Data
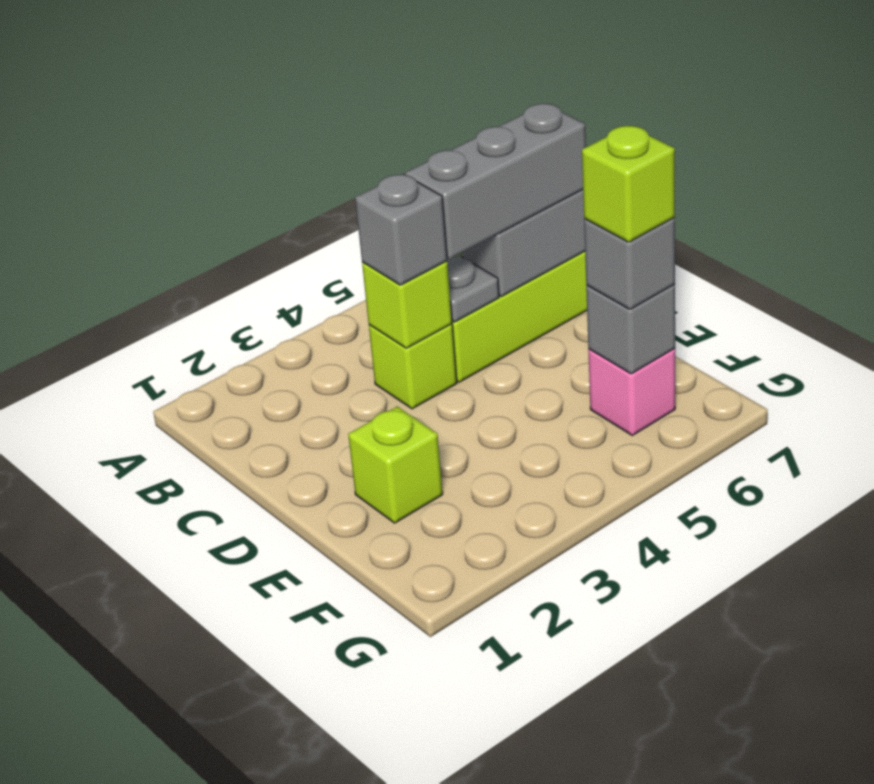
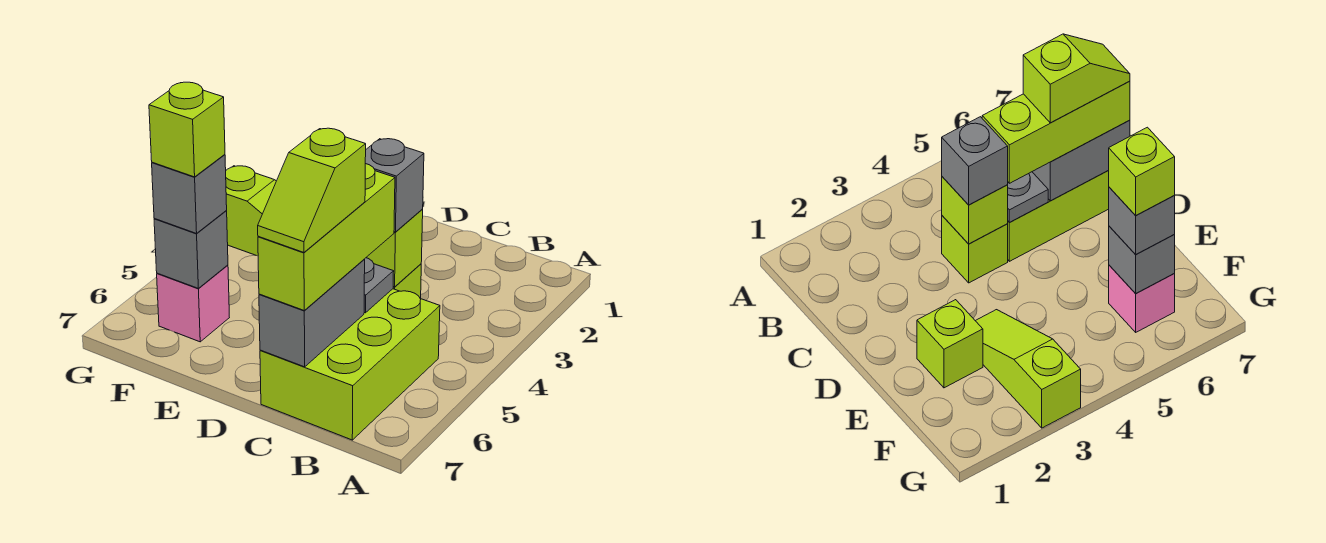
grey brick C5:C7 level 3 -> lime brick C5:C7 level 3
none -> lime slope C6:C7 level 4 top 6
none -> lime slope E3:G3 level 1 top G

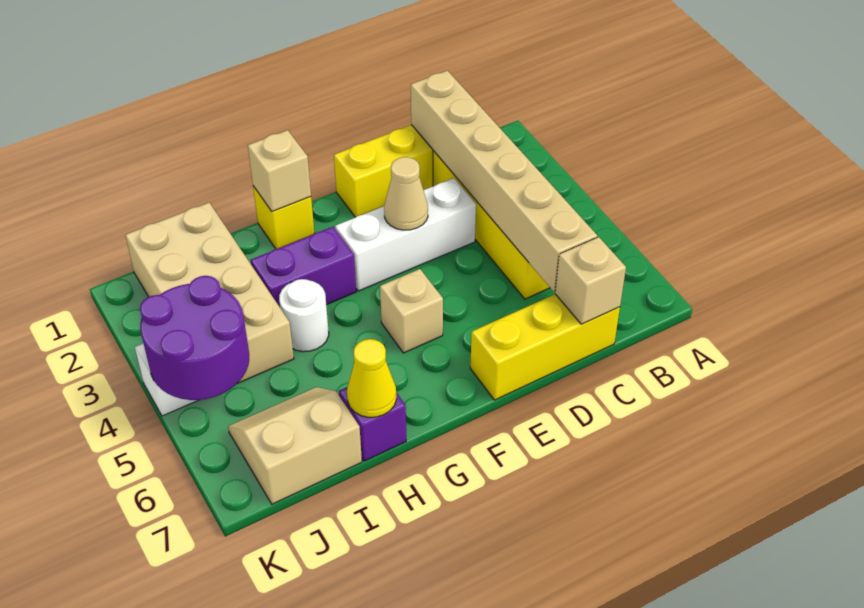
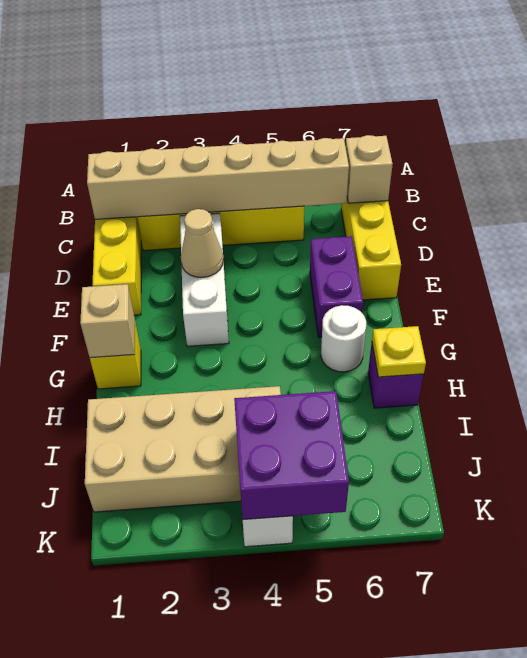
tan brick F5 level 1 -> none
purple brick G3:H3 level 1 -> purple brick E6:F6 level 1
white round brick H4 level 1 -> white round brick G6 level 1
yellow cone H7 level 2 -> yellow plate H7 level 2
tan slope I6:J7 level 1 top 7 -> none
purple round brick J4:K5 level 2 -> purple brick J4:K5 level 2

What is expected
Write out exactly, and only, each line from the one with "yellow cone H7" down to the last line of the records above.

Answer area
yellow cone H7 level 2 -> yellow plate H7 level 2
tan slope I6:J7 level 1 top 7 -> none
purple round brick J4:K5 level 2 -> purple brick J4:K5 level 2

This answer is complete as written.